■ **Aim**:
Return the records below from the line containing "Give me SVG" onward, exactly, through and including the last line.
*** Data lines
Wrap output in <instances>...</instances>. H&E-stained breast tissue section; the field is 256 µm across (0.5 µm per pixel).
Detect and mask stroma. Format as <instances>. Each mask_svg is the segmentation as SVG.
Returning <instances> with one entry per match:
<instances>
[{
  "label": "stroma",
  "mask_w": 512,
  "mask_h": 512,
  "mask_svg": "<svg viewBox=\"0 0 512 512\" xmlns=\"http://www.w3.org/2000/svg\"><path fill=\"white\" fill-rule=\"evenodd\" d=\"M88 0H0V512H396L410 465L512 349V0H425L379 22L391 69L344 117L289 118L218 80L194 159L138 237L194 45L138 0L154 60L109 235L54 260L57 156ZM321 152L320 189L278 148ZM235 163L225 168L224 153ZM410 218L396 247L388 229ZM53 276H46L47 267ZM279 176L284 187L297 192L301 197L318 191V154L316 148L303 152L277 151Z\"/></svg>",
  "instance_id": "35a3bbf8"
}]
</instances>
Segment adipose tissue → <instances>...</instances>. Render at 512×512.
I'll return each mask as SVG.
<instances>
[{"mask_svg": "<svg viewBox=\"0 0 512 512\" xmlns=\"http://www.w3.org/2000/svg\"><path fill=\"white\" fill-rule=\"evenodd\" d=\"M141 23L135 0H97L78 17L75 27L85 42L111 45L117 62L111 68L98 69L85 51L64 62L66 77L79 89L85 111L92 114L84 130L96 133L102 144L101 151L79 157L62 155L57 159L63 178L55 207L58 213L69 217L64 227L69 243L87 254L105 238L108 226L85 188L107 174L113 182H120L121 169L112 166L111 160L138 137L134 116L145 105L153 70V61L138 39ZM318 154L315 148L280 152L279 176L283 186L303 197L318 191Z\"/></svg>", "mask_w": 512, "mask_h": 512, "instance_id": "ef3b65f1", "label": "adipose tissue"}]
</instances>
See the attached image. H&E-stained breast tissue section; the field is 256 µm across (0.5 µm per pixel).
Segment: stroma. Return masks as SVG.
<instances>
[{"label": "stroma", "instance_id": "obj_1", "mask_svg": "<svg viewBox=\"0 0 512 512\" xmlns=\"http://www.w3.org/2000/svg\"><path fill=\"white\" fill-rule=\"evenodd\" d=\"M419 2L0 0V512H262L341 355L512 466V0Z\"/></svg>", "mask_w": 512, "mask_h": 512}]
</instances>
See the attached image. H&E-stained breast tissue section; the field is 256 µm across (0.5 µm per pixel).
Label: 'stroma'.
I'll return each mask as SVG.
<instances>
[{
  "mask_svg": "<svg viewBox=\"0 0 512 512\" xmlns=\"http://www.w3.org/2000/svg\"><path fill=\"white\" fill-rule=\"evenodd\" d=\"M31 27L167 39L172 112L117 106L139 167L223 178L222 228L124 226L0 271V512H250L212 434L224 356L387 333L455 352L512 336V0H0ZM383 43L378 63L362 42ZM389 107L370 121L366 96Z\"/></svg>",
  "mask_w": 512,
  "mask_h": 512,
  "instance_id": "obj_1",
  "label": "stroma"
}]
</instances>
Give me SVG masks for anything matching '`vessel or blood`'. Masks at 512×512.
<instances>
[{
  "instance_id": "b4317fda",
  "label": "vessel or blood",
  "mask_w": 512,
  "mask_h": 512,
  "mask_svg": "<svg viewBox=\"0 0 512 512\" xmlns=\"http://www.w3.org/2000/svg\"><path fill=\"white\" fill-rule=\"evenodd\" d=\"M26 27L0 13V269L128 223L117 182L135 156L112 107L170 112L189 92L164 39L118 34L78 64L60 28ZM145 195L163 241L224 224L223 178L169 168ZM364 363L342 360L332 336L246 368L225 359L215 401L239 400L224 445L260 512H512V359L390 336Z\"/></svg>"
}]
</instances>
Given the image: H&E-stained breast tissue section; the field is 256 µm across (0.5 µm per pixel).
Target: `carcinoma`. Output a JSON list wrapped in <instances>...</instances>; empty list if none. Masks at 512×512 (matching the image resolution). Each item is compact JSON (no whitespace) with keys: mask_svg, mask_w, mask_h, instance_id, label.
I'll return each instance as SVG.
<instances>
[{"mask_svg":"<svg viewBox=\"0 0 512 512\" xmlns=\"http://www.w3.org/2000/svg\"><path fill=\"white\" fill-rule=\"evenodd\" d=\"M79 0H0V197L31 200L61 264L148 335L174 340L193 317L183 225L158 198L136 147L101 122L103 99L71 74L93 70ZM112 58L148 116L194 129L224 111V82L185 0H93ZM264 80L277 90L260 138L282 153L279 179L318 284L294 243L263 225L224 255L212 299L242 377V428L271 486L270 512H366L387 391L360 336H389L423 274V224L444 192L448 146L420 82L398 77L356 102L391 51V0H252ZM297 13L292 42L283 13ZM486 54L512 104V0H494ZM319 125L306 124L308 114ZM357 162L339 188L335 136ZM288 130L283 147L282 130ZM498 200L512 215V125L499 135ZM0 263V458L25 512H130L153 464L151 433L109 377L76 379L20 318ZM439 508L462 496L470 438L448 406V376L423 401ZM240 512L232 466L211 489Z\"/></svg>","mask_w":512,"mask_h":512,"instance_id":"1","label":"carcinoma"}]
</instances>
******
■ **Complete response**:
Give me SVG masks for anything matching '`vessel or blood`'. Masks at 512×512.
<instances>
[{
  "instance_id": "b4317fda",
  "label": "vessel or blood",
  "mask_w": 512,
  "mask_h": 512,
  "mask_svg": "<svg viewBox=\"0 0 512 512\" xmlns=\"http://www.w3.org/2000/svg\"><path fill=\"white\" fill-rule=\"evenodd\" d=\"M26 27L0 13V269L128 223L117 182L135 156L112 107L170 112L189 92L164 39L118 34L78 64L60 28ZM145 195L163 241L224 224L223 178L169 168ZM364 363L342 360L332 336L246 368L225 359L215 401L239 400L224 445L260 512H512V359L390 336Z\"/></svg>"
}]
</instances>
Given the image: H&E-stained breast tissue section; the field is 256 µm across (0.5 µm per pixel).
Target: `carcinoma`. Output a JSON list wrapped in <instances>...</instances>; empty list if none. Masks at 512×512 (matching the image resolution). Each item is compact JSON (no whitespace) with keys: mask_svg, mask_w, mask_h, instance_id, label.
I'll return each instance as SVG.
<instances>
[{"mask_svg":"<svg viewBox=\"0 0 512 512\" xmlns=\"http://www.w3.org/2000/svg\"><path fill=\"white\" fill-rule=\"evenodd\" d=\"M79 0H0V197L31 200L61 264L148 335L174 340L193 317L183 225L158 198L136 147L101 122L103 99L71 74L93 70ZM112 58L148 116L194 129L224 111V82L185 0H93ZM264 80L277 90L260 138L282 153L279 179L318 284L294 243L263 225L224 255L212 299L242 377V428L271 486L270 512H366L387 391L360 336H389L423 274V224L444 192L448 146L420 82L398 77L356 102L391 51V0H252ZM297 13L292 42L283 13ZM486 54L512 104V0H494ZM319 125L306 124L308 114ZM357 162L339 188L335 136ZM288 130L283 147L282 130ZM498 200L512 215V125L499 135ZM0 263V458L25 512H130L153 464L151 433L109 377L76 379L20 318ZM439 508L462 496L470 438L448 406V376L423 401ZM240 512L232 466L211 489Z\"/></svg>","mask_w":512,"mask_h":512,"instance_id":"1","label":"carcinoma"}]
</instances>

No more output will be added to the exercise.